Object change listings
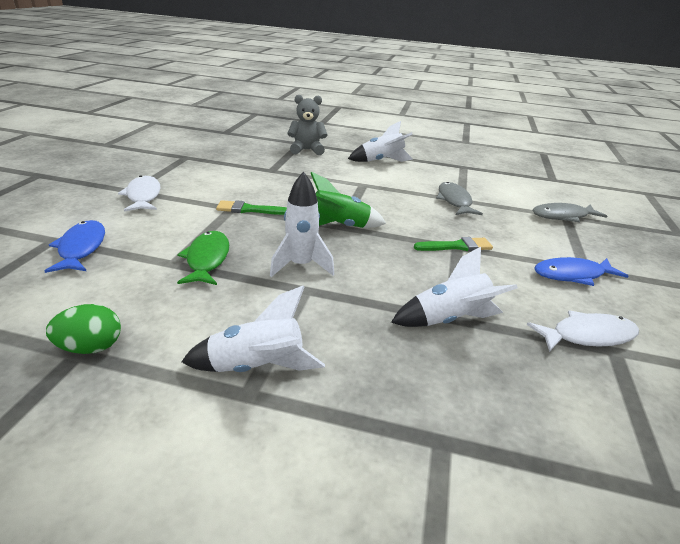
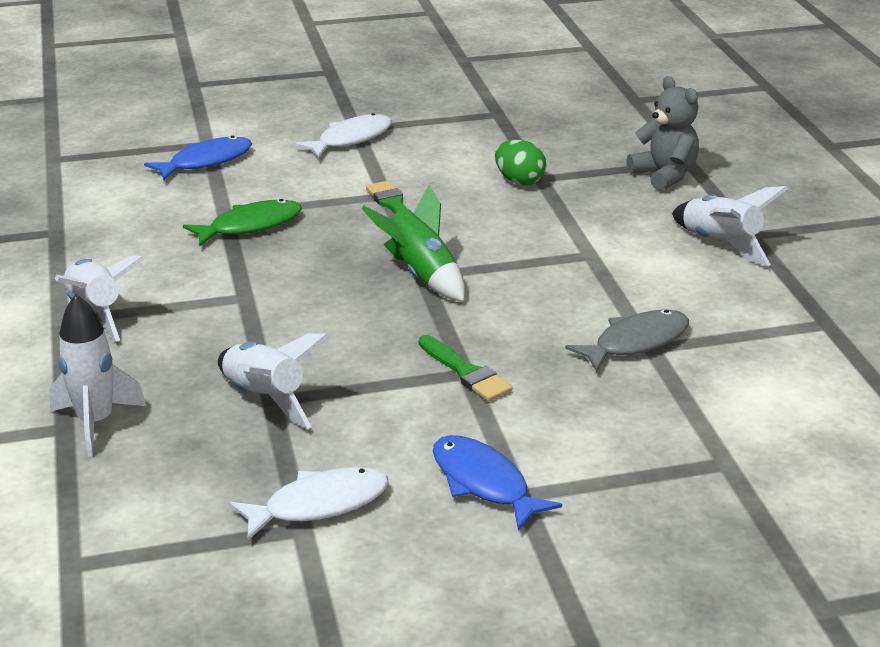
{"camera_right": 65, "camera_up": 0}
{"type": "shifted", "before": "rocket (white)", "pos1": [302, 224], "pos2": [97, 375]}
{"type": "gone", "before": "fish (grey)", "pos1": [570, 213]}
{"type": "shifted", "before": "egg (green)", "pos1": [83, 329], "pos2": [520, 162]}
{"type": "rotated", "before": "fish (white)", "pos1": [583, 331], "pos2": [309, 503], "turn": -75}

**Problem to solve**. No pictures should appear in the copy, and each record above is to be returned exactly.

**Answer for the task**.
{"camera_right": 65, "camera_up": 0}
{"type": "shifted", "before": "rocket (white)", "pos1": [302, 224], "pos2": [97, 375]}
{"type": "gone", "before": "fish (grey)", "pos1": [570, 213]}
{"type": "shifted", "before": "egg (green)", "pos1": [83, 329], "pos2": [520, 162]}
{"type": "rotated", "before": "fish (white)", "pos1": [583, 331], "pos2": [309, 503], "turn": -75}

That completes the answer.